● **YOUR TASK**
In the copy, include no pictures. Reproduce the rest of the entries exactly.

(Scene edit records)
- Opening Delimiter -

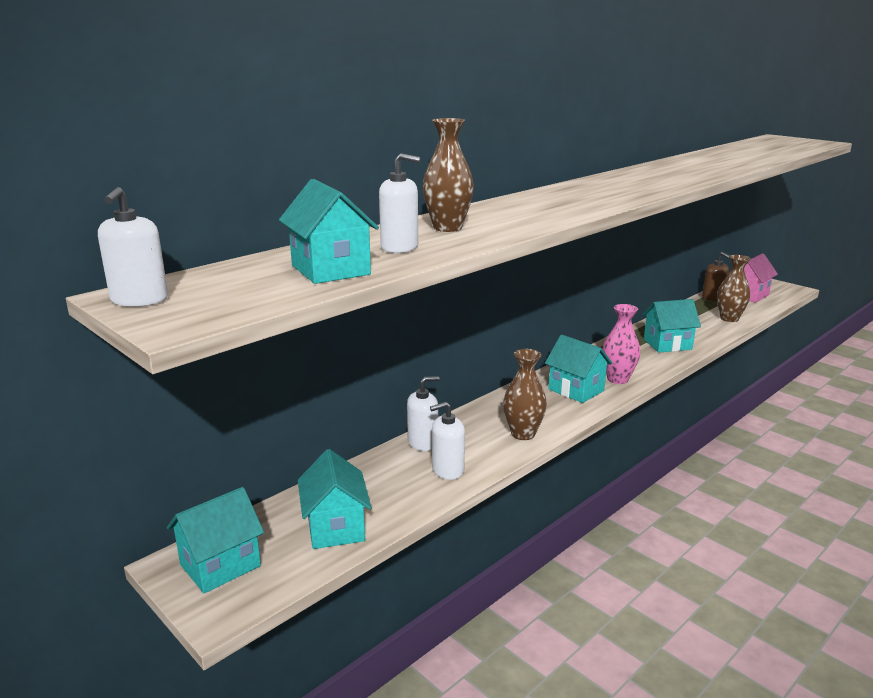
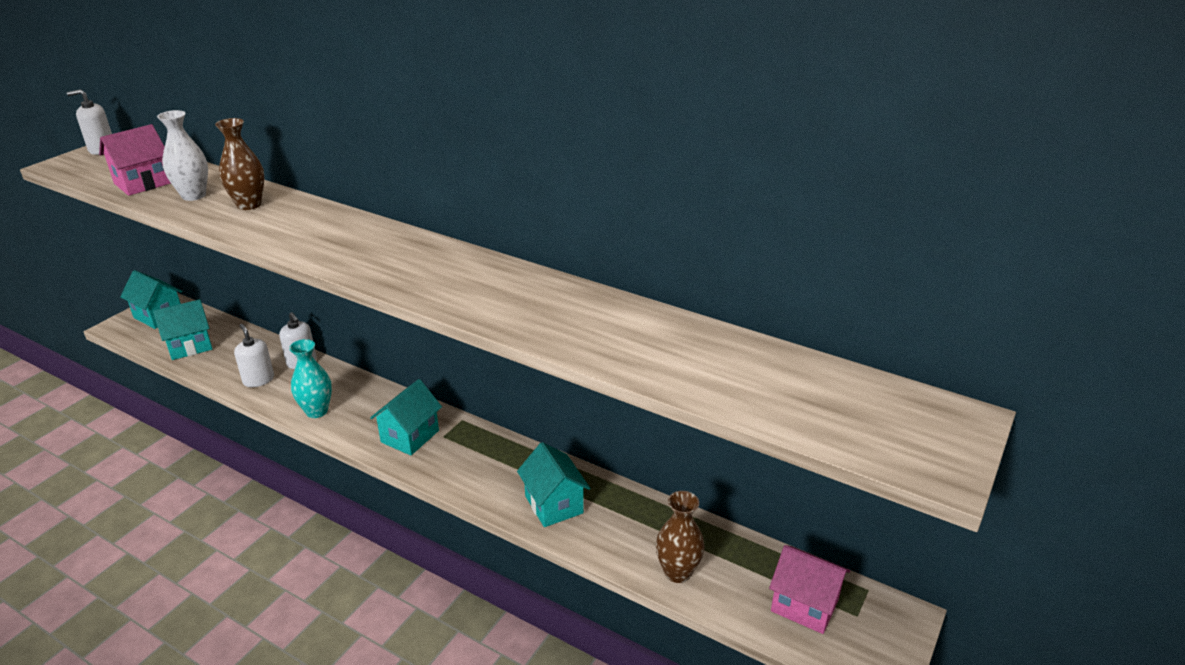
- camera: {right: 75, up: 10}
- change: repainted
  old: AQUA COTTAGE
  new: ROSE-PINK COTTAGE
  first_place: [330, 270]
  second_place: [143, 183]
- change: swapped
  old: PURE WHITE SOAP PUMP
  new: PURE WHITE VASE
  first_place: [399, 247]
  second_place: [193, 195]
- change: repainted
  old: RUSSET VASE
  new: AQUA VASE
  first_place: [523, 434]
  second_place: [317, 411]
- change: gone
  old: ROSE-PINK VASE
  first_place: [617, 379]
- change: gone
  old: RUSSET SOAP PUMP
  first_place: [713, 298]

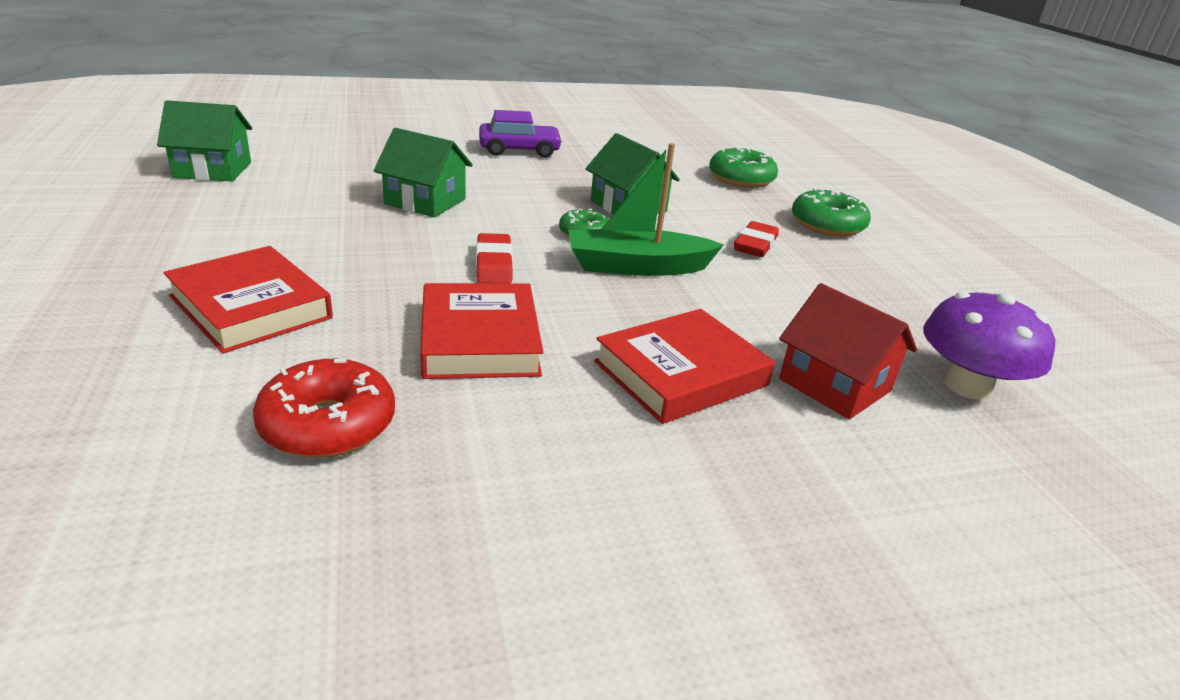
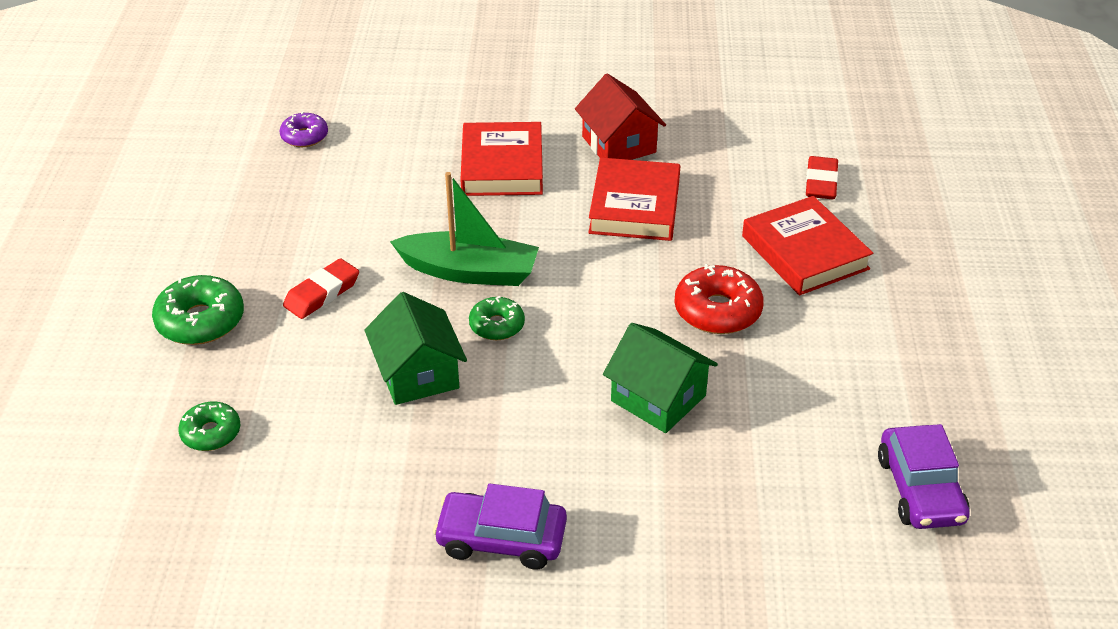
- camera: {right: -160, up: 10}
- change: swapped
  old: GREEN COTTAGE
  new: PURPLE AUTOMOBILE
  first_place: [213, 170]
  second_place: [920, 489]
- change: shifted
  old: CRIMSON DONUT
  first_place: [328, 424]
  second_place: [717, 311]
- change: shifted
  old: CRIMSON PENCIL ERASER
  first_place: [494, 265]
  second_place: [821, 182]
- change: rotated
  old: CRIMSON BOOK
  first_place: [680, 373]
  second_place: [502, 166]
  degrees: -75
- change: scaled
  old: GREEN DONUT
  first_place: [741, 179]
  second_place: [211, 433]
  factor: 0.62
- change: shifted
  old: CRIMSON COTTAGE
  first_place: [835, 385]
  second_place: [619, 144]
- change: swapped
  old: PURPLE MUSHROOM
  new: PURPLE DONUT
  first_place: [967, 385]
  second_place: [304, 136]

- Closing Delimiter -

● **EXPECTED ANSWER**
- camera: {right: 75, up: 10}
- change: repainted
  old: AQUA COTTAGE
  new: ROSE-PINK COTTAGE
  first_place: [330, 270]
  second_place: [143, 183]
- change: swapped
  old: PURE WHITE SOAP PUMP
  new: PURE WHITE VASE
  first_place: [399, 247]
  second_place: [193, 195]
- change: repainted
  old: RUSSET VASE
  new: AQUA VASE
  first_place: [523, 434]
  second_place: [317, 411]
- change: gone
  old: ROSE-PINK VASE
  first_place: [617, 379]
- change: gone
  old: RUSSET SOAP PUMP
  first_place: [713, 298]

- camera: {right: -160, up: 10}
- change: swapped
  old: GREEN COTTAGE
  new: PURPLE AUTOMOBILE
  first_place: [213, 170]
  second_place: [920, 489]
- change: shifted
  old: CRIMSON DONUT
  first_place: [328, 424]
  second_place: [717, 311]
- change: shifted
  old: CRIMSON PENCIL ERASER
  first_place: [494, 265]
  second_place: [821, 182]
- change: rotated
  old: CRIMSON BOOK
  first_place: [680, 373]
  second_place: [502, 166]
  degrees: -75
- change: scaled
  old: GREEN DONUT
  first_place: [741, 179]
  second_place: [211, 433]
  factor: 0.62
- change: shifted
  old: CRIMSON COTTAGE
  first_place: [835, 385]
  second_place: [619, 144]
- change: swapped
  old: PURPLE MUSHROOM
  new: PURPLE DONUT
  first_place: [967, 385]
  second_place: [304, 136]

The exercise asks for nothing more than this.